**Your instructions**
All of the data below should come back exactly as written, minus its images.

**Data for this task**

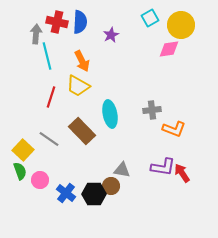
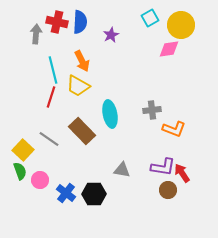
cyan line: moved 6 px right, 14 px down
brown circle: moved 57 px right, 4 px down
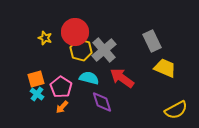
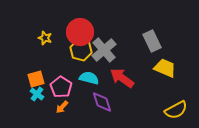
red circle: moved 5 px right
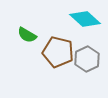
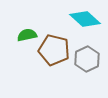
green semicircle: rotated 138 degrees clockwise
brown pentagon: moved 4 px left, 2 px up
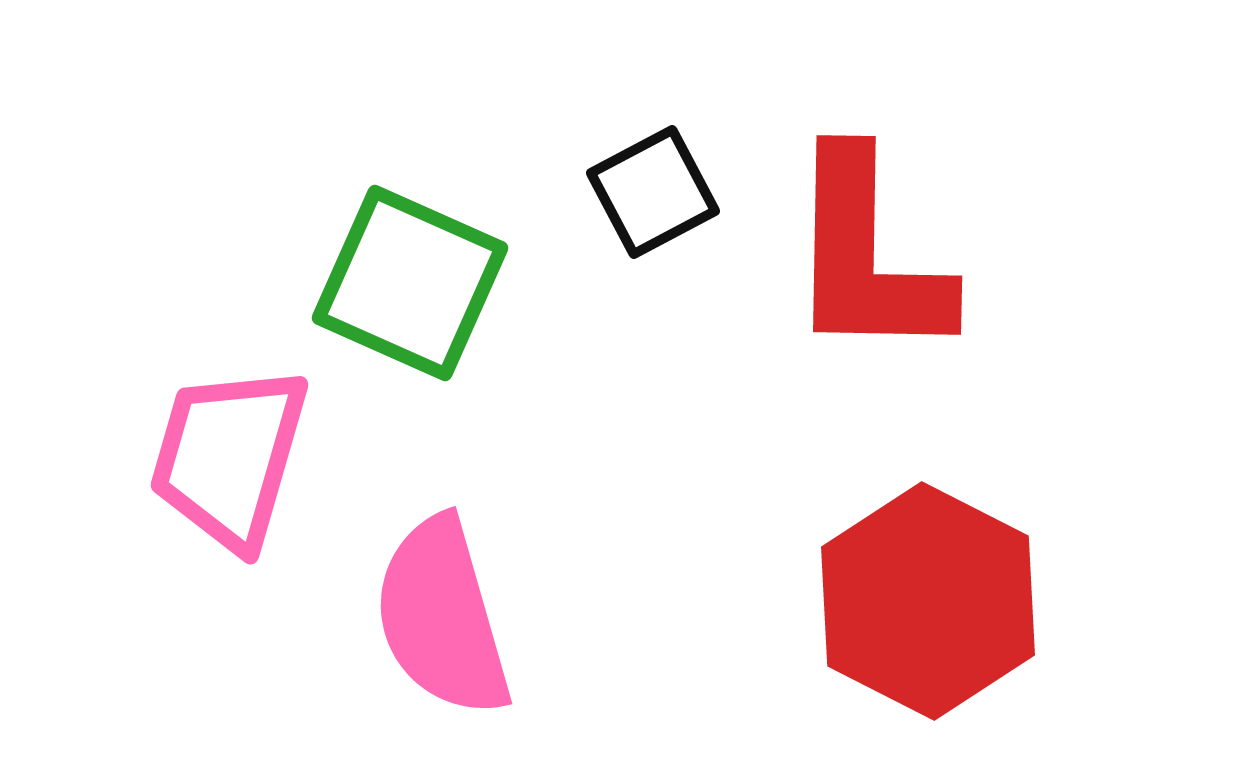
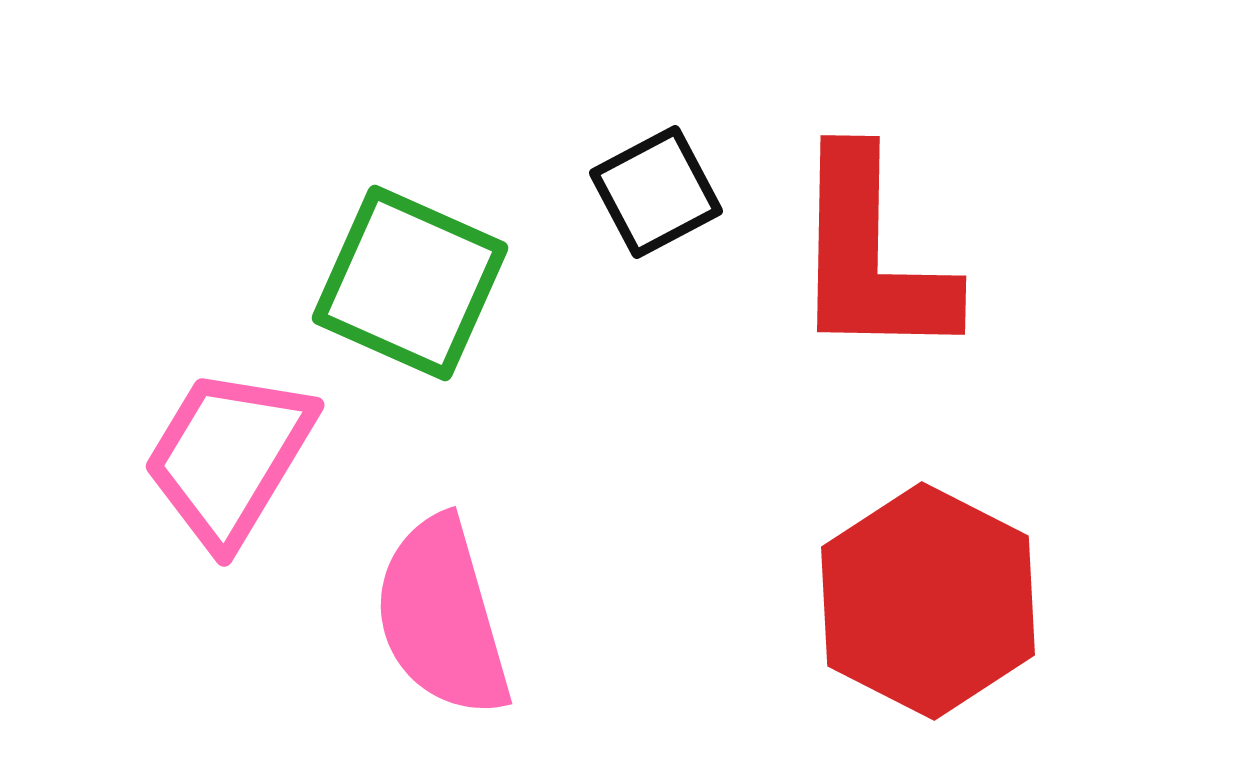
black square: moved 3 px right
red L-shape: moved 4 px right
pink trapezoid: rotated 15 degrees clockwise
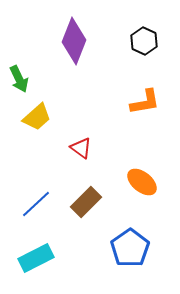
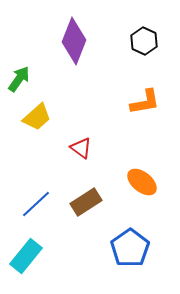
green arrow: rotated 120 degrees counterclockwise
brown rectangle: rotated 12 degrees clockwise
cyan rectangle: moved 10 px left, 2 px up; rotated 24 degrees counterclockwise
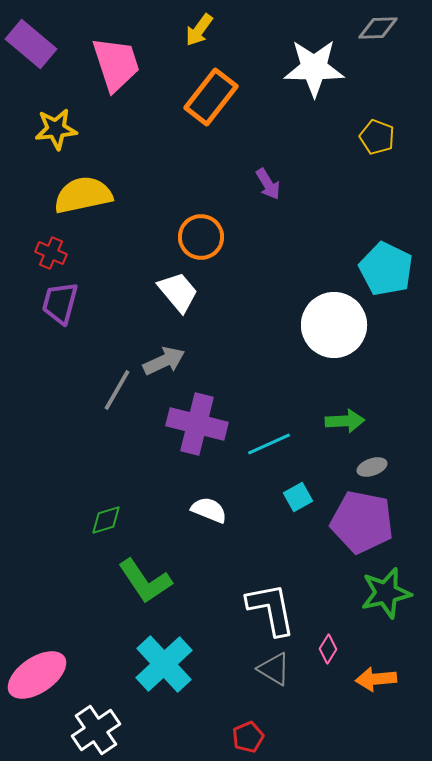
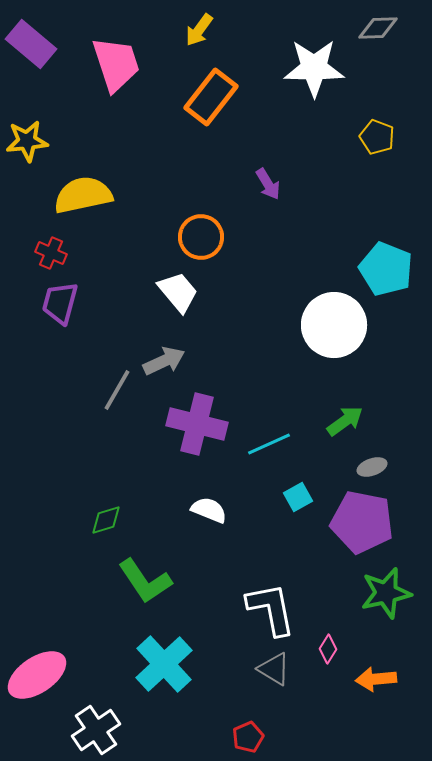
yellow star: moved 29 px left, 12 px down
cyan pentagon: rotated 4 degrees counterclockwise
green arrow: rotated 33 degrees counterclockwise
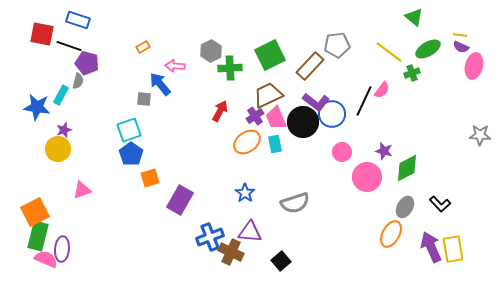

**Task response**
cyan line: moved 6 px right, 14 px down
brown circle: moved 57 px right, 4 px down
red circle: moved 5 px right
green semicircle: rotated 138 degrees clockwise
brown pentagon: moved 4 px left, 2 px up
black square: moved 3 px right
red L-shape: moved 4 px right
pink trapezoid: rotated 15 degrees clockwise
green arrow: rotated 120 degrees counterclockwise
brown rectangle: rotated 12 degrees clockwise
cyan rectangle: moved 10 px left, 2 px up; rotated 24 degrees counterclockwise
yellow star: moved 29 px left, 12 px down
cyan pentagon: rotated 4 degrees counterclockwise
green arrow: rotated 33 degrees counterclockwise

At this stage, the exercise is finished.